*PROVIDED MATERIAL*:
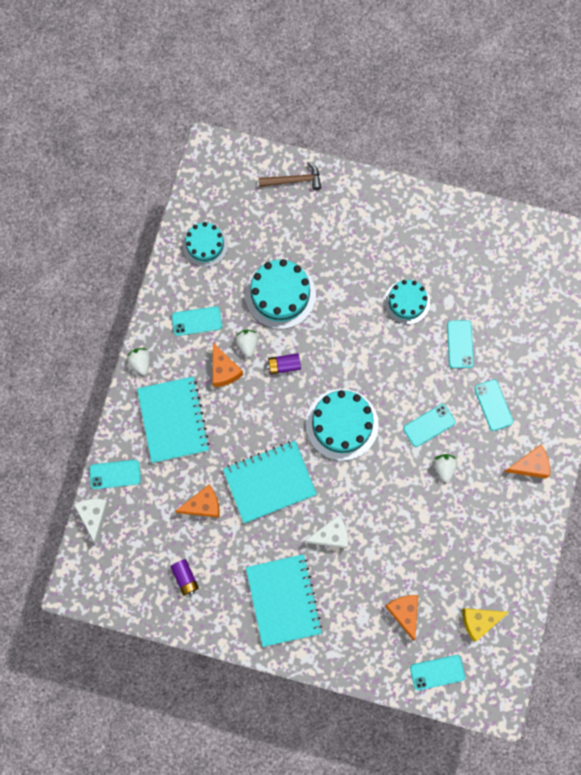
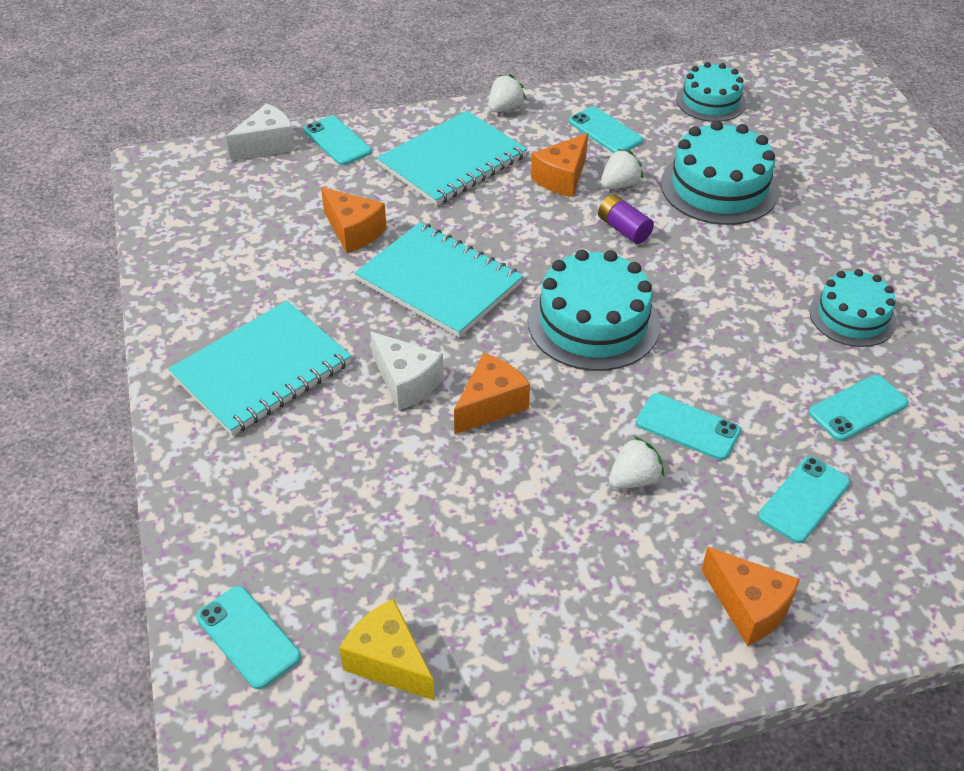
camera: 60 degrees right, 30 degrees down
(185, 578) = (232, 255): purple battery -> none
(294, 180) = (885, 139): brown hammer -> none
(404, 612) = (335, 535): orange cheese -> orange cheese (490, 405)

*TASK*:
Copy the data character for character, but drop all pictures from the copy.

*ANSWER SPACE*:
camera: 60 degrees right, 30 degrees down
(185, 578) = (232, 255): purple battery -> none
(294, 180) = (885, 139): brown hammer -> none
(404, 612) = (335, 535): orange cheese -> orange cheese (490, 405)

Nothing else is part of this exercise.